# SUPPLIED DATA

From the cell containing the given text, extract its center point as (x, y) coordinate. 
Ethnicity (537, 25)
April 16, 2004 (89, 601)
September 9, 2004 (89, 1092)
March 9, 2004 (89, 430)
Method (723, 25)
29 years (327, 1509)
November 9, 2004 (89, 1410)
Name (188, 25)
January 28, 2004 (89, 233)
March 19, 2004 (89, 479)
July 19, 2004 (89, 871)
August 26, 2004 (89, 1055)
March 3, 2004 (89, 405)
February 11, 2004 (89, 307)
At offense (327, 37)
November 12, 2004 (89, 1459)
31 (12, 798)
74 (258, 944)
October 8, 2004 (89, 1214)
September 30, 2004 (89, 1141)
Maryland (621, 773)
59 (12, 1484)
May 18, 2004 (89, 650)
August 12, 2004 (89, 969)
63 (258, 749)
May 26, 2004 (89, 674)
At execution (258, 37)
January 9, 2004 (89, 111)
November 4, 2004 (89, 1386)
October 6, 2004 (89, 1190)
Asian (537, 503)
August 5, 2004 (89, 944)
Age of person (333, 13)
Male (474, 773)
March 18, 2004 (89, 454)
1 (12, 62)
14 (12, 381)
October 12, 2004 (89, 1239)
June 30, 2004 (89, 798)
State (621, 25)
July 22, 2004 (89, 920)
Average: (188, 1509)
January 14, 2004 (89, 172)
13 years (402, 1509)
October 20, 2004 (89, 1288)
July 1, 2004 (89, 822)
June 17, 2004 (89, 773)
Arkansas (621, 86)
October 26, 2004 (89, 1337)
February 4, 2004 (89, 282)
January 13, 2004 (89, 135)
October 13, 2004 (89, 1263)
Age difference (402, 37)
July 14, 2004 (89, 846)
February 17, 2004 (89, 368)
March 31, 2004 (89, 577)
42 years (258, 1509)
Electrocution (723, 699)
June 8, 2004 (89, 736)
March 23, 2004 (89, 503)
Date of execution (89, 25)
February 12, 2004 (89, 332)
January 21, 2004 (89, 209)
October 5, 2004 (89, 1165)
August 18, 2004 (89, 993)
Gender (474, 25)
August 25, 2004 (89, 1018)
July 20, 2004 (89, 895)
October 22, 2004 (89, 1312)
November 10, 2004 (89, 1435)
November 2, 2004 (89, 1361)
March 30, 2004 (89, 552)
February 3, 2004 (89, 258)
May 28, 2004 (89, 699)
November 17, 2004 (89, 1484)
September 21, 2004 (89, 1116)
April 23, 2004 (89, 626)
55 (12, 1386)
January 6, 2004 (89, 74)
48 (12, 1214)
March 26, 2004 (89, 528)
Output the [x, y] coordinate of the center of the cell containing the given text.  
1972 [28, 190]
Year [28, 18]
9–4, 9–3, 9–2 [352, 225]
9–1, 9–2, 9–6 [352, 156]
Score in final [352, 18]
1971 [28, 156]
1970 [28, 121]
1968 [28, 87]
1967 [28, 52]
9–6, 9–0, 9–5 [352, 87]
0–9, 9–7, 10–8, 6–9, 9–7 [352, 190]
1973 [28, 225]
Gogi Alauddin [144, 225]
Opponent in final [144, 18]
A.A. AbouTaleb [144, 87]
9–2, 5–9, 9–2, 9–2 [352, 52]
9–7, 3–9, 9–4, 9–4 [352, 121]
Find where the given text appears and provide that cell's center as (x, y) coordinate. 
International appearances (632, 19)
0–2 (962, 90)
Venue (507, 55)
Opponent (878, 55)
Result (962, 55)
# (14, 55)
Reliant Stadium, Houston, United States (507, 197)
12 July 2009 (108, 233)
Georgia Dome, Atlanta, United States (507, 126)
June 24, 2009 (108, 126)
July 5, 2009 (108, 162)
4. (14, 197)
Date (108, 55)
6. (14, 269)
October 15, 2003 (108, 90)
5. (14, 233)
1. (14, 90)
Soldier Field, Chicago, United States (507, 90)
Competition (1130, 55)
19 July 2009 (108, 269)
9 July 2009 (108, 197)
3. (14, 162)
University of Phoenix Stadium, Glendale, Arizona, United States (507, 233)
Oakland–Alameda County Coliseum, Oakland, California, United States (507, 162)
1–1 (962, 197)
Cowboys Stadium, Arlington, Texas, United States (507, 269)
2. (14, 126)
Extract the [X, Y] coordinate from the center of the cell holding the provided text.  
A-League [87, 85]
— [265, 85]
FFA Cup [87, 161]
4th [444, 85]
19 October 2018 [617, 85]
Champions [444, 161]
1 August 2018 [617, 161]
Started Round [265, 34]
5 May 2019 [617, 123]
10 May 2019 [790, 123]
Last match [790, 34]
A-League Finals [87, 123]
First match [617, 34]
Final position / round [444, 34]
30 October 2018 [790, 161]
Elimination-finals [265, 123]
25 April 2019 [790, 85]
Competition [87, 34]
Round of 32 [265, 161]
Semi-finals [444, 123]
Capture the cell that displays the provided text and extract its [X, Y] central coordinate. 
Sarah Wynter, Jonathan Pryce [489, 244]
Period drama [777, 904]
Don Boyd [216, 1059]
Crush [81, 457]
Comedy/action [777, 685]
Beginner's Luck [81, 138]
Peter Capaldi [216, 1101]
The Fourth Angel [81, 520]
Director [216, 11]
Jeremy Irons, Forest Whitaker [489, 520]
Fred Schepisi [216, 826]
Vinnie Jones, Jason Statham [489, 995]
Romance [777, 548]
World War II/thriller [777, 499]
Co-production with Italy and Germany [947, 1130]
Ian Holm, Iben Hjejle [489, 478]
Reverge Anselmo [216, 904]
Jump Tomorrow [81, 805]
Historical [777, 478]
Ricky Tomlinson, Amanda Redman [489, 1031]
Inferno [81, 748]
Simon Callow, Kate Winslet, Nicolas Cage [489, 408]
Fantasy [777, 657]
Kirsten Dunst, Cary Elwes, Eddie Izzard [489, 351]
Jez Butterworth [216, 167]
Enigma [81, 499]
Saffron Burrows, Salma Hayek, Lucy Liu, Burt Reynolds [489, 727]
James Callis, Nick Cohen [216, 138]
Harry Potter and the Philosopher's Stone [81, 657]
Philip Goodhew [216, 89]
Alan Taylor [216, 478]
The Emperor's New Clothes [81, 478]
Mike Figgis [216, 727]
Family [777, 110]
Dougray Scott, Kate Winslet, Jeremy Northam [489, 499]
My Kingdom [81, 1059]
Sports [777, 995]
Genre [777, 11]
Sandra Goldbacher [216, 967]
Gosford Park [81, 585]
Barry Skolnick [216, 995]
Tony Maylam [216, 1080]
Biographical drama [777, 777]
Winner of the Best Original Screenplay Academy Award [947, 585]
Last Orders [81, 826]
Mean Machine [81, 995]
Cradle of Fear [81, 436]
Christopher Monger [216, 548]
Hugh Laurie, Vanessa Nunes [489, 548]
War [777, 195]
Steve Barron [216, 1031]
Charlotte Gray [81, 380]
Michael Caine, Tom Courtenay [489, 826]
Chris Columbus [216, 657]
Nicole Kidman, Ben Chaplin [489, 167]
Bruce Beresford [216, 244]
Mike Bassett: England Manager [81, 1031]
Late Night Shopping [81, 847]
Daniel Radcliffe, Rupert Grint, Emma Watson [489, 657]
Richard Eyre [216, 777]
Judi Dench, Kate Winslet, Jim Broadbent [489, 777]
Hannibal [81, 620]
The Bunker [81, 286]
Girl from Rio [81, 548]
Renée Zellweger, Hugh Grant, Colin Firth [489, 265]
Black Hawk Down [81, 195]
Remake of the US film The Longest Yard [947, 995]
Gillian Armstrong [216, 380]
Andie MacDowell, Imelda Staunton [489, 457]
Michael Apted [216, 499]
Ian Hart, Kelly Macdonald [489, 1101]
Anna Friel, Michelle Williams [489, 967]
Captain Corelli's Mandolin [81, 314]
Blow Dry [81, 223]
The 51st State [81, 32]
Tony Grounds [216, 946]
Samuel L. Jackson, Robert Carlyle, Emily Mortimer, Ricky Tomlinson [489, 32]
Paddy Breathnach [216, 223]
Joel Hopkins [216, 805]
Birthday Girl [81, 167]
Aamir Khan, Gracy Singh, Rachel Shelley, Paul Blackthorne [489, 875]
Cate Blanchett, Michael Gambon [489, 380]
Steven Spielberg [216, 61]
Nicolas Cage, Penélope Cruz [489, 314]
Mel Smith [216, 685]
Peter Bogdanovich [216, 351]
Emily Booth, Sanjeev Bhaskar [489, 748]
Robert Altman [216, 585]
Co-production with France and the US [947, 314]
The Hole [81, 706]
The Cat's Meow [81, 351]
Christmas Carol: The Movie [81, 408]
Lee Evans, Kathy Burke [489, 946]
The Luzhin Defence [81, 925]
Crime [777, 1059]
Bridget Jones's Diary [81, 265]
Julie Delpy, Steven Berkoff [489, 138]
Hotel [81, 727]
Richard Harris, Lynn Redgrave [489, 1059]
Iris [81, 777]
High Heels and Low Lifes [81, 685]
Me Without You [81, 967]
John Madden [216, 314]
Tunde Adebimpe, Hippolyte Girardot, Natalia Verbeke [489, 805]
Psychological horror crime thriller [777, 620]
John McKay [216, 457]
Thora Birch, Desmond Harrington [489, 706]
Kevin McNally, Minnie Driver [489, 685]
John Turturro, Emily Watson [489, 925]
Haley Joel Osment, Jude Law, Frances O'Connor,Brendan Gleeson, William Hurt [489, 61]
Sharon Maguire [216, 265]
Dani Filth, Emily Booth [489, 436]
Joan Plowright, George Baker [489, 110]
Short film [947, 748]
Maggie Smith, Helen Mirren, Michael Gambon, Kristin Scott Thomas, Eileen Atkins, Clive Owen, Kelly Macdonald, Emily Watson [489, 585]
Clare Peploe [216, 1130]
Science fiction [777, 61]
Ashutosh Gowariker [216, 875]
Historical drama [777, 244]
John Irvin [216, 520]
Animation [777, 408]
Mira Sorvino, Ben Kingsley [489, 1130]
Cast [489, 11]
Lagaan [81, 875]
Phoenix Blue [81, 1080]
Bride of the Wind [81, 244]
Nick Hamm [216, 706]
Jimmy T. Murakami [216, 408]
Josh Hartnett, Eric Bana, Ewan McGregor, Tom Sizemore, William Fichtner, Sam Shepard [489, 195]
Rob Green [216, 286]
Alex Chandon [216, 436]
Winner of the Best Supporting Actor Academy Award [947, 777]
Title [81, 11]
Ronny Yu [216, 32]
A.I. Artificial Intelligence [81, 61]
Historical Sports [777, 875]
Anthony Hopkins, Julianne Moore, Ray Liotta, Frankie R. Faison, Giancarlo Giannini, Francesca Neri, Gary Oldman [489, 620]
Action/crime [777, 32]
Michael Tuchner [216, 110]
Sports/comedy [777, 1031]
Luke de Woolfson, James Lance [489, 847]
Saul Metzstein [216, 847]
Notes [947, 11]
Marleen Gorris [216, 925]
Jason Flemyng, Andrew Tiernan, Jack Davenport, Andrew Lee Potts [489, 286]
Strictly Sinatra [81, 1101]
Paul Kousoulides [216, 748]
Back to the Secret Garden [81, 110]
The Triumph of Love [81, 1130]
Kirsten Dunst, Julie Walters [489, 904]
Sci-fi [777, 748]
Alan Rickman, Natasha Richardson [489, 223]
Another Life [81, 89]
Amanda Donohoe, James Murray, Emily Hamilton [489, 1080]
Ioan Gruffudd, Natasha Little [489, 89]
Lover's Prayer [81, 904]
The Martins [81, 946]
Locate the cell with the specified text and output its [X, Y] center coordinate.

# WHAT IS ASKED
Reproduce the listing above from its first line through the line that contains "Maryland (621, 773)", keeping both of those lines and every line between them unchanged.

# RESPONSE TO THIS EXERCISE
From the cell containing the given text, extract its center point as (x, y) coordinate. 
Ethnicity (537, 25)
April 16, 2004 (89, 601)
September 9, 2004 (89, 1092)
March 9, 2004 (89, 430)
Method (723, 25)
29 years (327, 1509)
November 9, 2004 (89, 1410)
Name (188, 25)
January 28, 2004 (89, 233)
March 19, 2004 (89, 479)
July 19, 2004 (89, 871)
August 26, 2004 (89, 1055)
March 3, 2004 (89, 405)
February 11, 2004 (89, 307)
At offense (327, 37)
November 12, 2004 (89, 1459)
31 (12, 798)
74 (258, 944)
October 8, 2004 (89, 1214)
September 30, 2004 (89, 1141)
Maryland (621, 773)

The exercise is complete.